#### ABOUT THIS TASK:
Count the lines in the data below that include the word "moved", then state the total and nothing besides.

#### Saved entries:
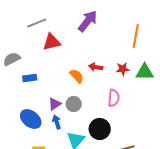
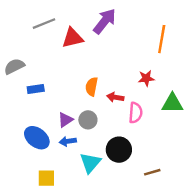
red triangle: (52, 42) -> (73, 38), moved
red arrow: (96, 67) -> (115, 97), moved
green triangle: (145, 72) -> (172, 103), moved
orange semicircle: (77, 76) -> (92, 87), turned -126
blue arrow: (57, 122) -> (68, 141), turned -80

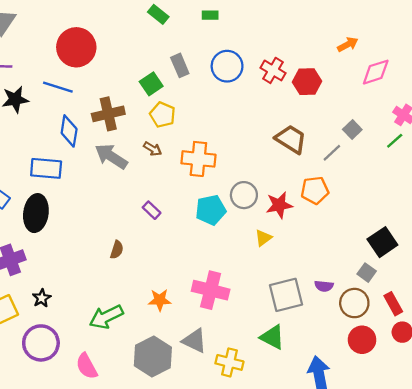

#### REPLY TO THE TASK:
3